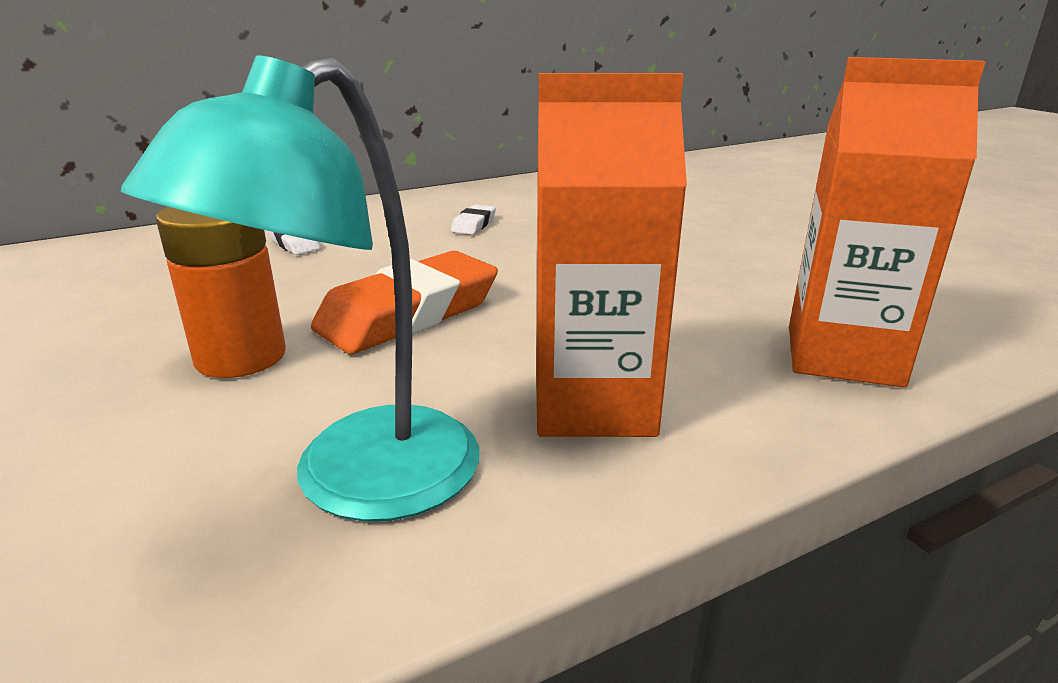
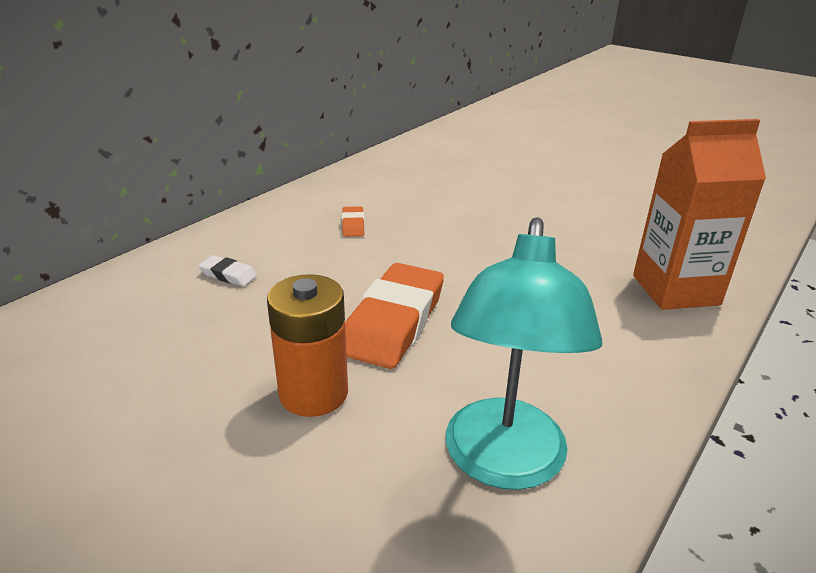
camera: 25 degrees left, 5 degrees up
(474, 224) = (353, 225): white eraser -> orange eraser
(593, 404) = (578, 364): orange carton -> none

= = = = =

WHAT TO PRODUCE: Beginning at the line that contains "(474, 224) = (353, 225): white", transcribe every line through the end of the material exactly, leaving out all earlier lines.

EXERCISE RESULT:
(474, 224) = (353, 225): white eraser -> orange eraser
(593, 404) = (578, 364): orange carton -> none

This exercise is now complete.